- PROMPT: The entries that follow must be written out exactly, without any of the pictures they contain.

- EXERCISE MATERIALS:
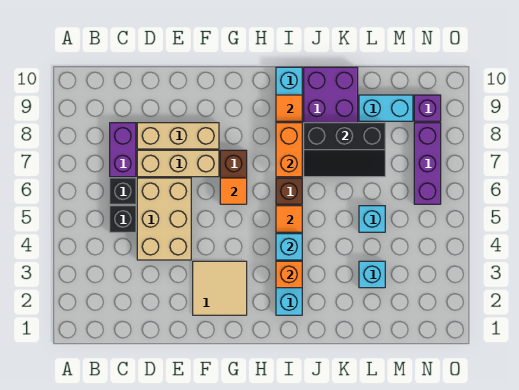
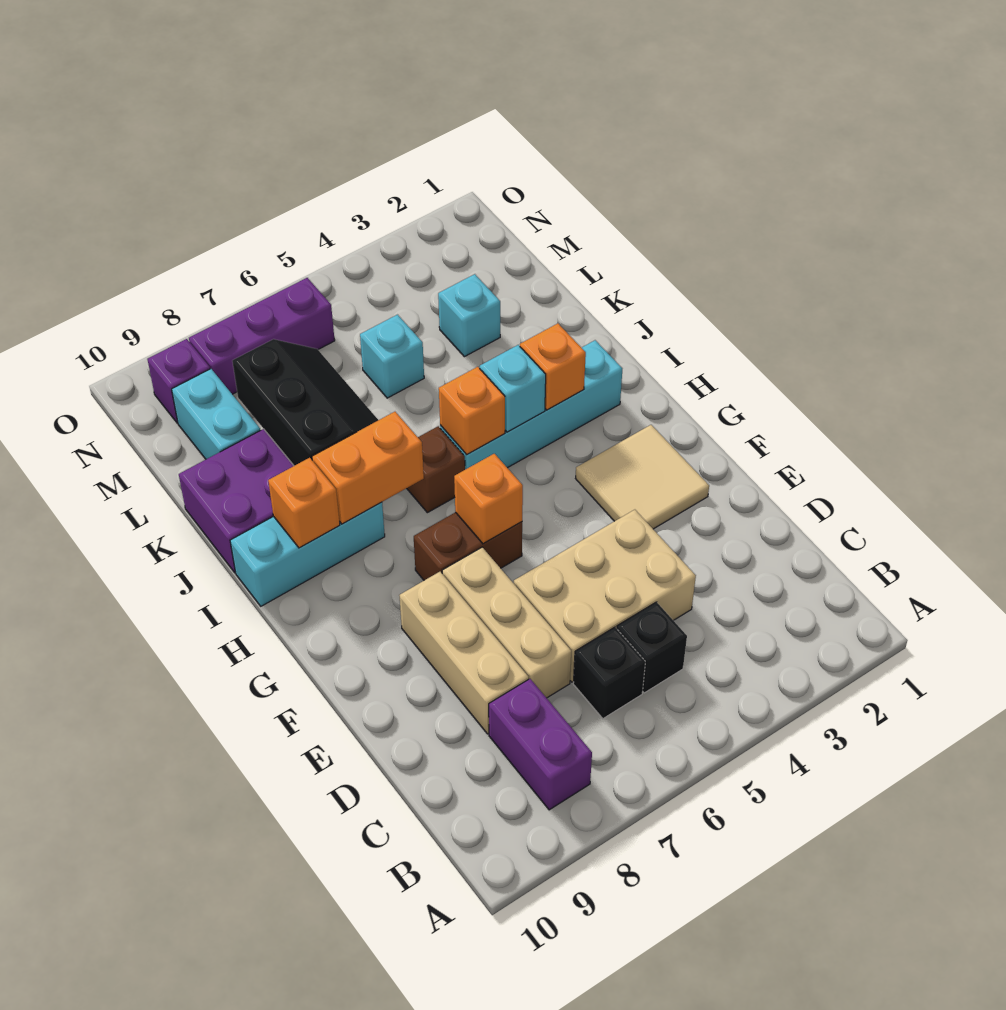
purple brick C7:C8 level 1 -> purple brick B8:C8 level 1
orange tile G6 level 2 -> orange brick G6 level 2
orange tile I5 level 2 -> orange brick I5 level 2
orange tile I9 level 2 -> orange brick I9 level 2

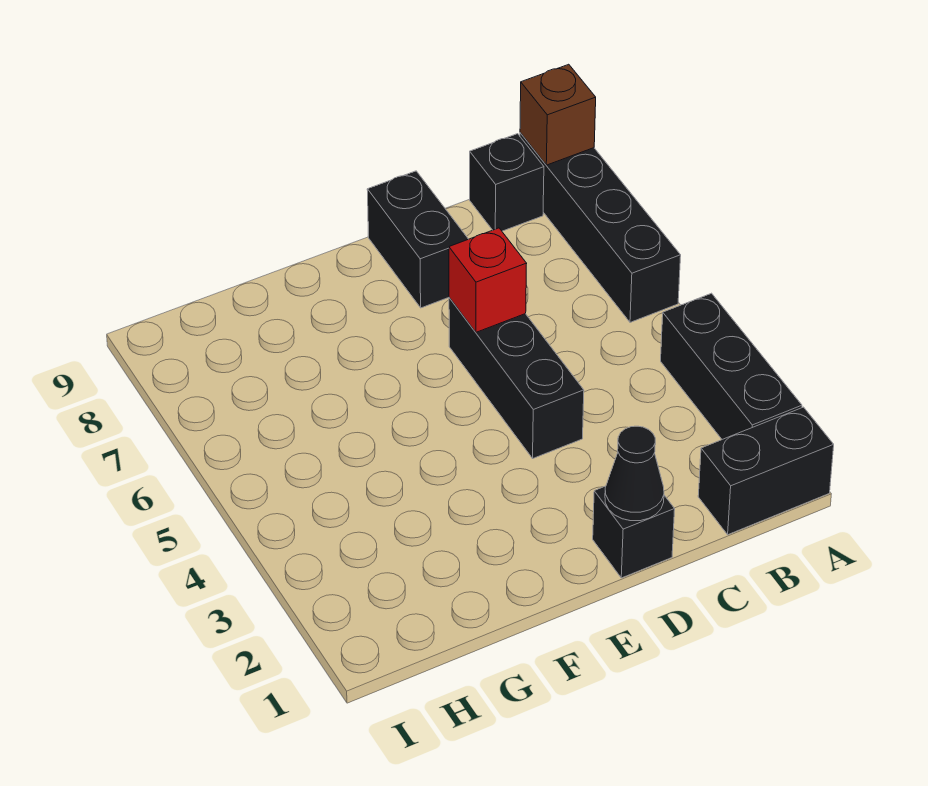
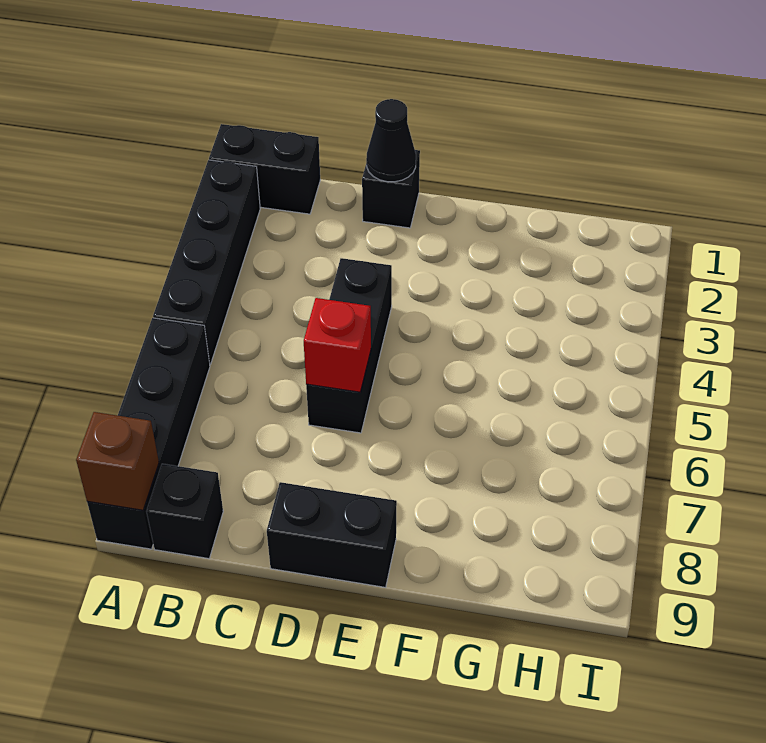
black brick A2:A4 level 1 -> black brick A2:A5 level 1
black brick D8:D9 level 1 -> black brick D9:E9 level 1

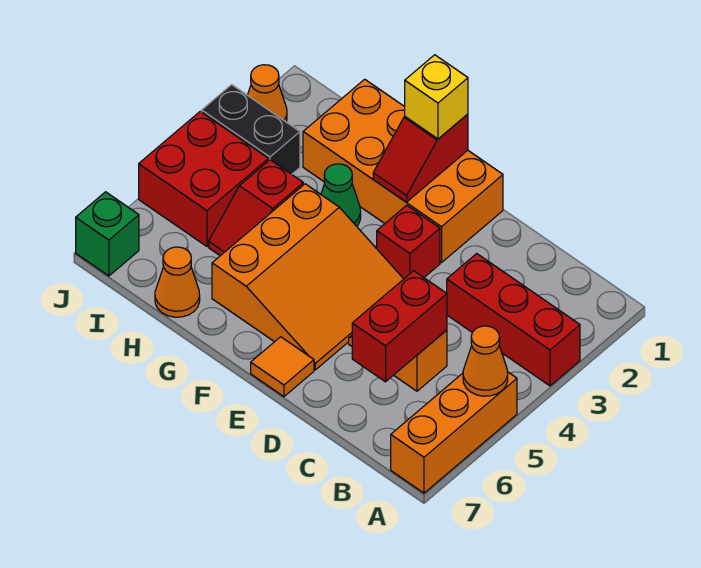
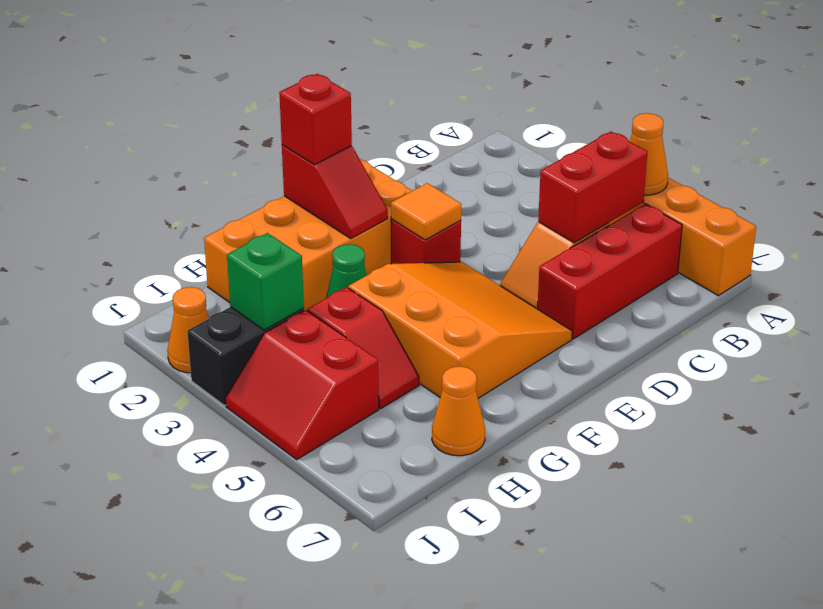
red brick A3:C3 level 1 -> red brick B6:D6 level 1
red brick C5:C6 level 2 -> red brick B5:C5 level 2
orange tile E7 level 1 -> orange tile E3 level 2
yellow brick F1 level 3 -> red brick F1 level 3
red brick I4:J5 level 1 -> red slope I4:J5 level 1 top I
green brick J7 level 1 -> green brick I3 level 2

- ANSWER SPACE:
purple brick C7:C8 level 1 -> purple brick B8:C8 level 1
orange tile G6 level 2 -> orange brick G6 level 2
orange tile I5 level 2 -> orange brick I5 level 2
orange tile I9 level 2 -> orange brick I9 level 2

black brick A2:A4 level 1 -> black brick A2:A5 level 1
black brick D8:D9 level 1 -> black brick D9:E9 level 1

red brick A3:C3 level 1 -> red brick B6:D6 level 1
red brick C5:C6 level 2 -> red brick B5:C5 level 2
orange tile E7 level 1 -> orange tile E3 level 2
yellow brick F1 level 3 -> red brick F1 level 3
red brick I4:J5 level 1 -> red slope I4:J5 level 1 top I
green brick J7 level 1 -> green brick I3 level 2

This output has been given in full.